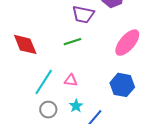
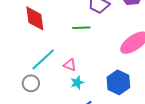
cyan star: (76, 106) -> (77, 83), moved
gray circle: (48, 110) -> (31, 83), moved

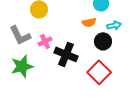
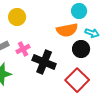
orange semicircle: (89, 22) -> (67, 30), size x1.5
cyan arrow: (114, 25) -> (92, 33), turned 32

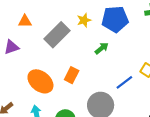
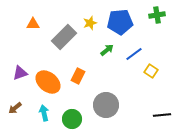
purple triangle: (11, 47) -> (20, 73), moved
blue line: (124, 82) -> (134, 54), moved

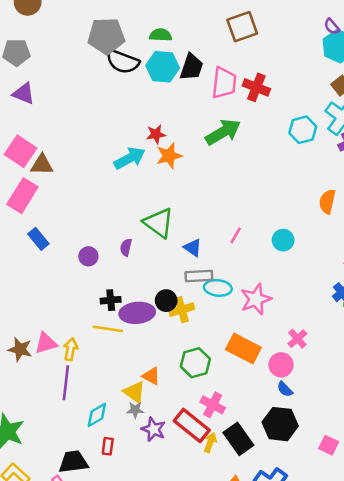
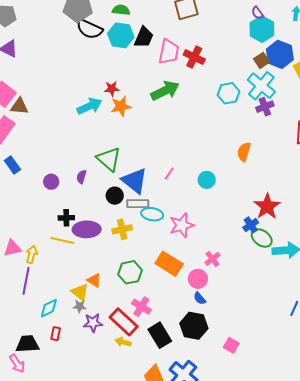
blue triangle: (193, 248) -> (134, 181), size x1.8
black circle: (166, 301) -> (115, 196), moved
purple star: (154, 429) -> (93, 323), turned -30
yellow arrow: (210, 442) -> (123, 342), moved, turned -98

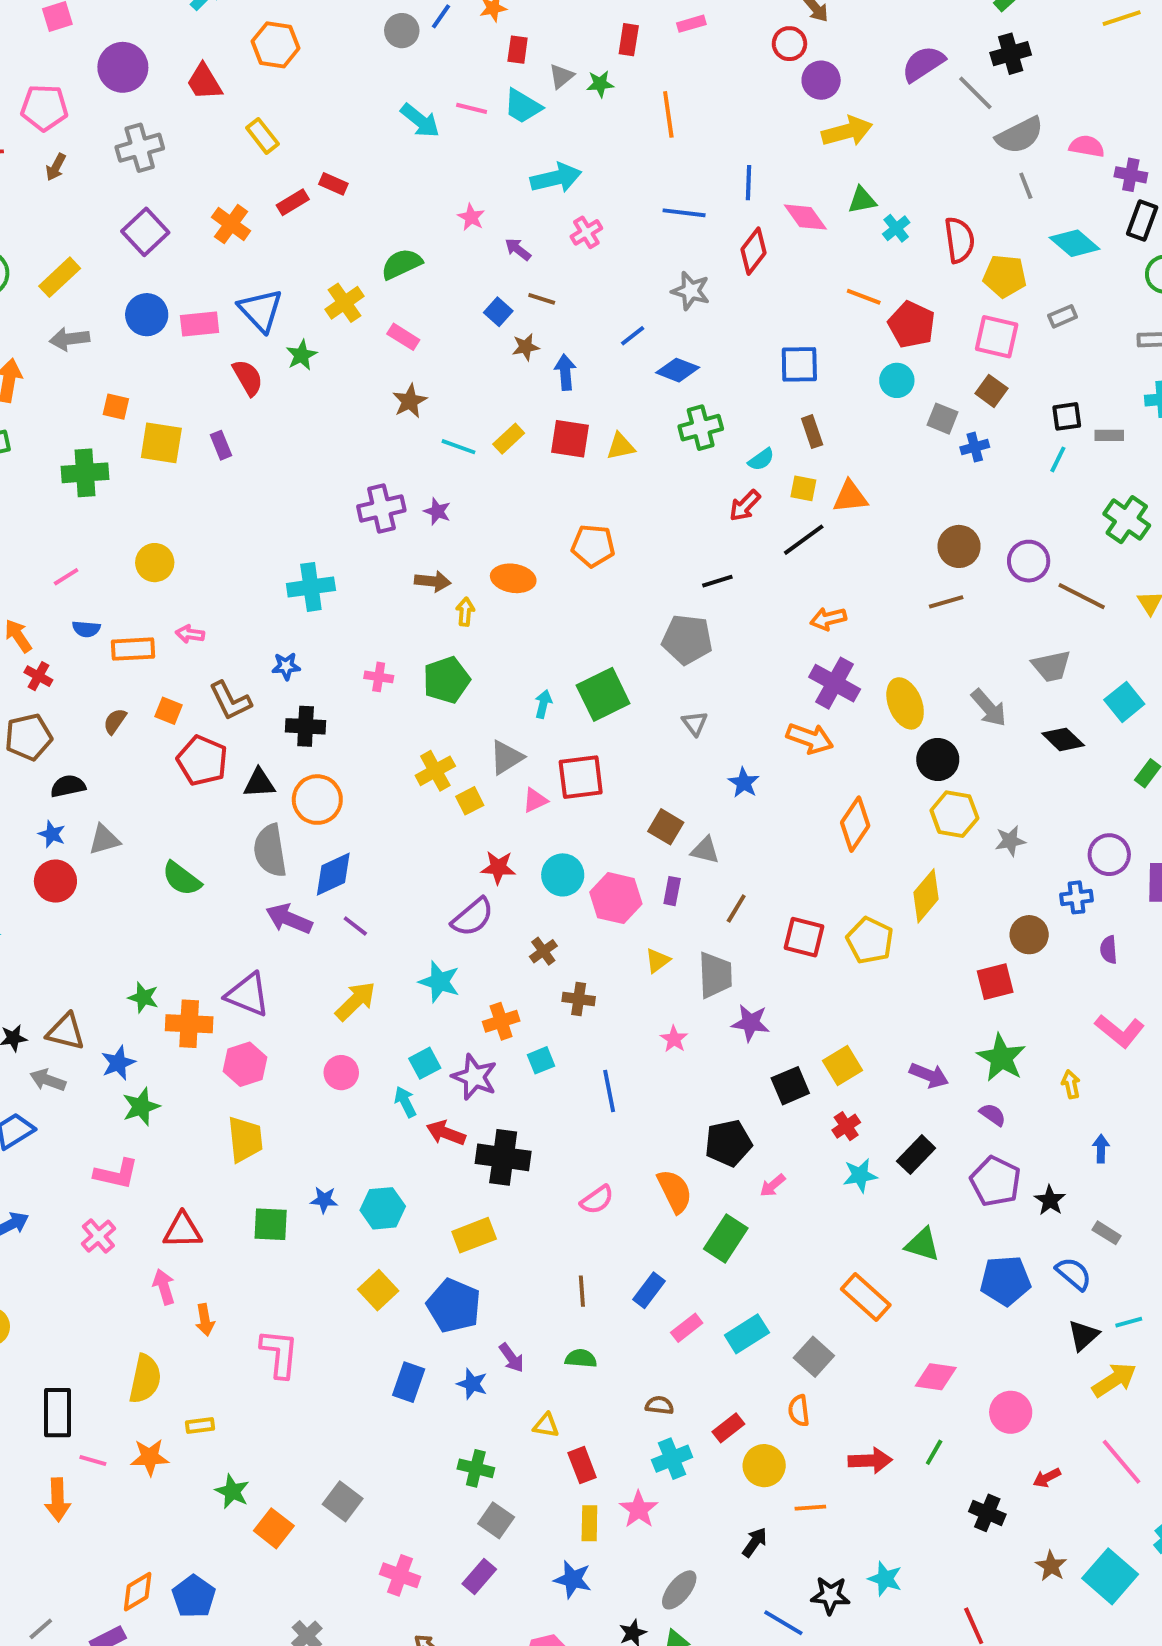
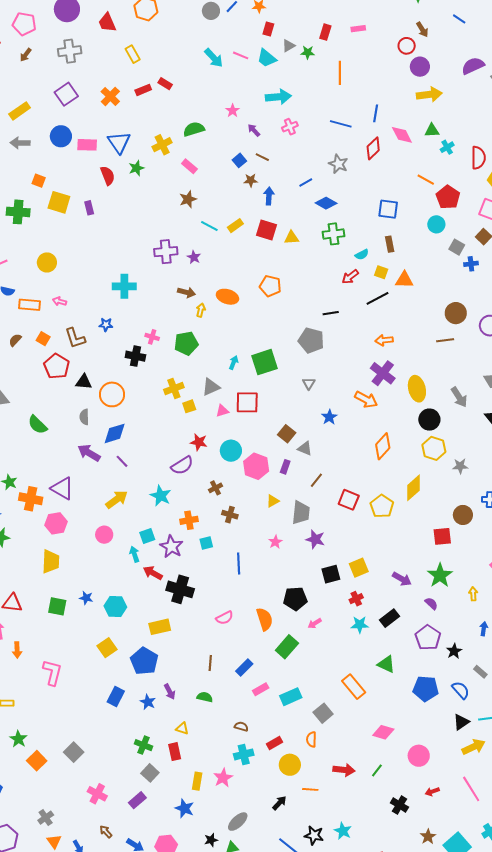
black cross: (306, 726) -> (135, 356), moved
gray semicircle: (270, 851) -> (84, 417), size x0.6
red rectangle: (582, 1465) -> (175, 752), moved

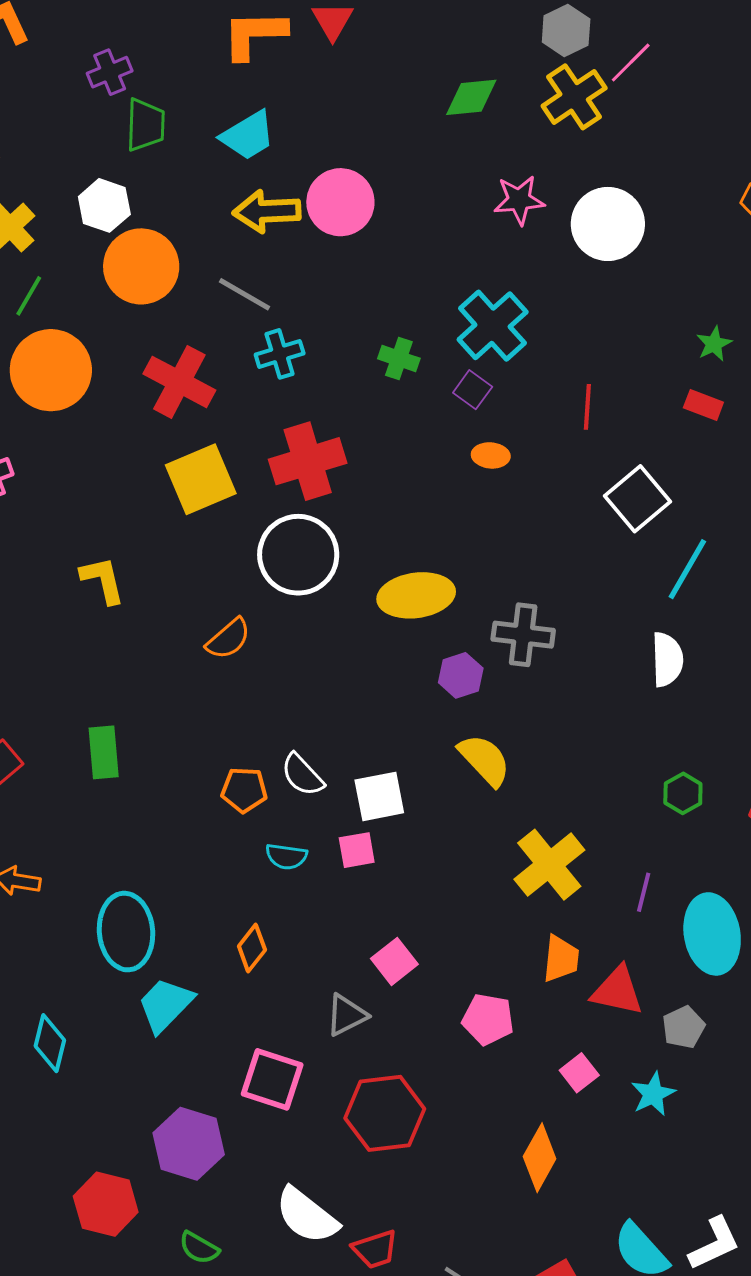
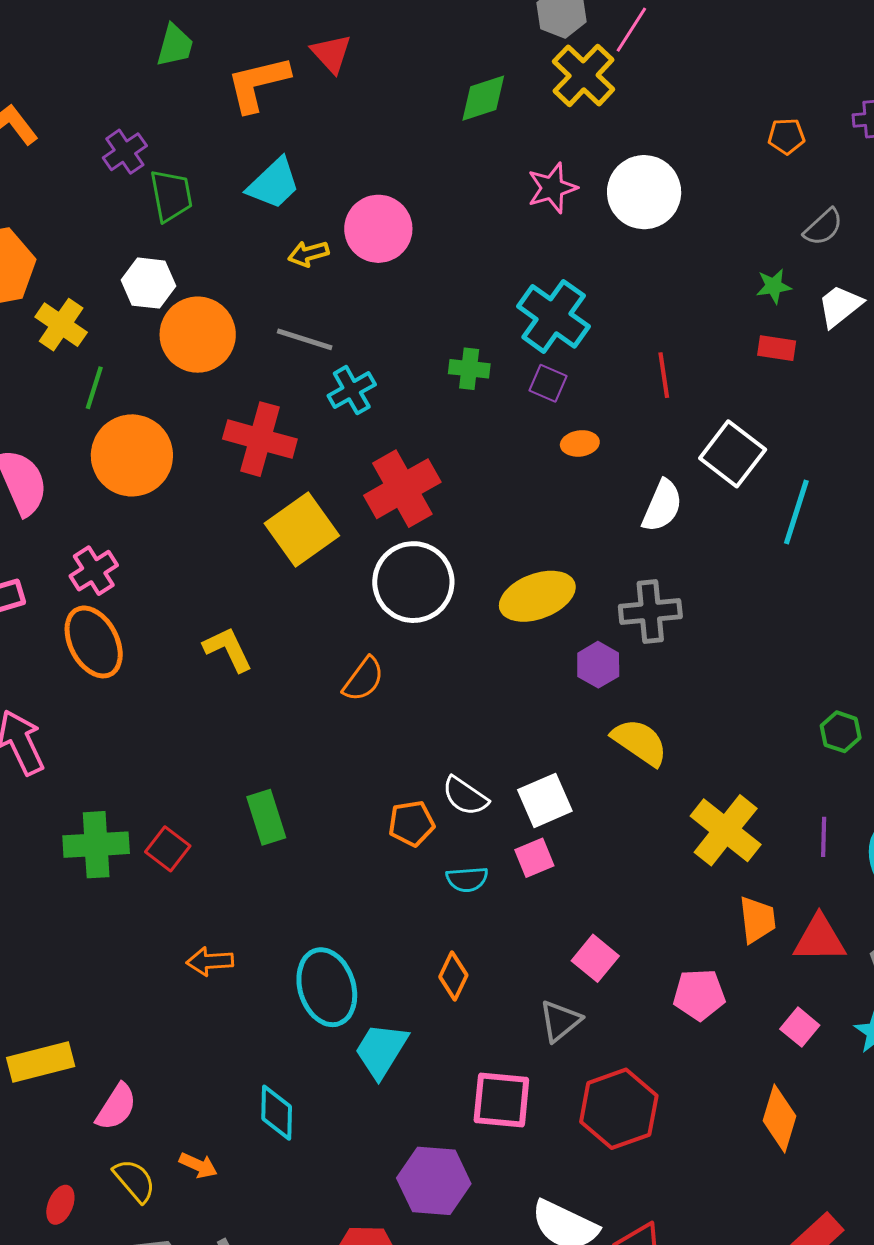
yellow arrow: (267, 211) -> (308, 254), size x0.6
green star: (714, 344) -> (774, 286), turned 30
white semicircle: (667, 659) -> (662, 506), moved, turned 38

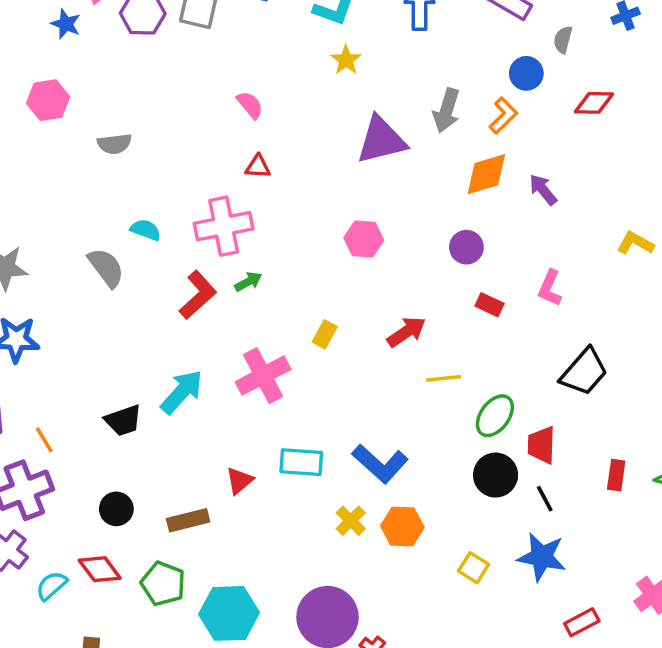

___

WORK ORDER: Where images occur in the data above, leave them out and repeat everything else exactly.

EXERCISE RESULT:
cyan star: (76, 106) -> (77, 83), moved
gray circle: (48, 110) -> (31, 83), moved

orange semicircle: (89, 22) -> (67, 30), size x1.5
cyan arrow: (114, 25) -> (92, 33), turned 32

purple triangle: (11, 47) -> (20, 73), moved
blue line: (124, 82) -> (134, 54), moved

blue triangle: (193, 248) -> (134, 181), size x1.8
black circle: (166, 301) -> (115, 196), moved
purple star: (154, 429) -> (93, 323), turned -30
yellow arrow: (210, 442) -> (123, 342), moved, turned -98

black cross: (306, 726) -> (135, 356), moved
gray semicircle: (270, 851) -> (84, 417), size x0.6
red rectangle: (582, 1465) -> (175, 752), moved

yellow arrow: (267, 211) -> (308, 254), size x0.6
green star: (714, 344) -> (774, 286), turned 30
white semicircle: (667, 659) -> (662, 506), moved, turned 38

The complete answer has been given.